Data listing:

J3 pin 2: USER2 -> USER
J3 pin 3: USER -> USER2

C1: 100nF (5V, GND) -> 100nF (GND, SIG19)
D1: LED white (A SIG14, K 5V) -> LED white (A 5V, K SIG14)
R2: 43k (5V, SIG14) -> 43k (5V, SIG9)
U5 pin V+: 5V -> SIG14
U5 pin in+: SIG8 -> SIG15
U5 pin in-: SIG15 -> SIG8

Work required: Give every line above again, word for word.

Task result:
J3 pin 2: USER2 -> USER
J3 pin 3: USER -> USER2

C1: 100nF (5V, GND) -> 100nF (GND, SIG19)
D1: LED white (A SIG14, K 5V) -> LED white (A 5V, K SIG14)
R2: 43k (5V, SIG14) -> 43k (5V, SIG9)
U5 pin V+: 5V -> SIG14
U5 pin in+: SIG8 -> SIG15
U5 pin in-: SIG15 -> SIG8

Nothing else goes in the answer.